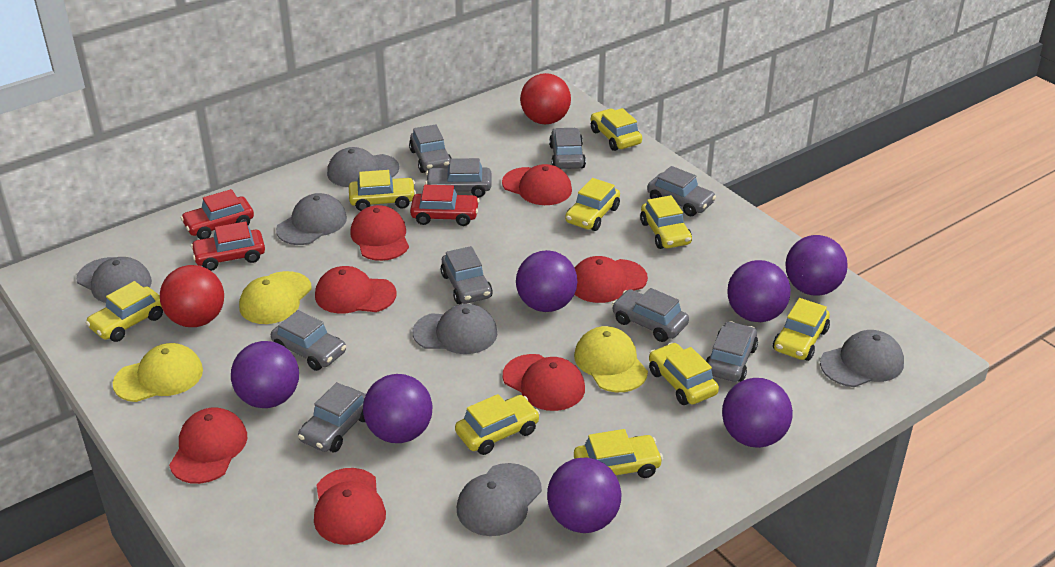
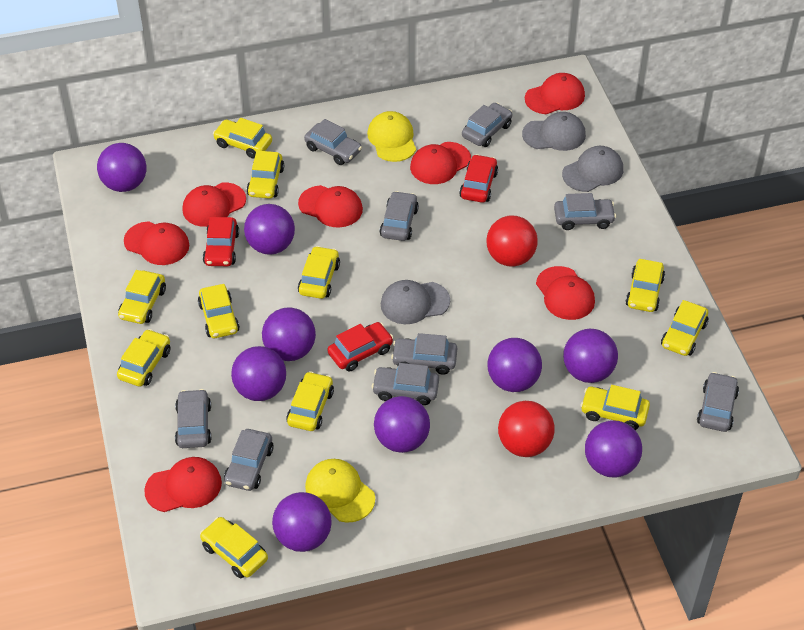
grey cap: 6 -> 3
purple ball: 7 -> 9
yellow cap: 3 -> 2
yellow car: 9 -> 11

══════════════════════════════

* [Activity] The listing above should be repeated word for word, with every image left out.

* [Exercise output]
grey cap: 6 -> 3
purple ball: 7 -> 9
yellow cap: 3 -> 2
yellow car: 9 -> 11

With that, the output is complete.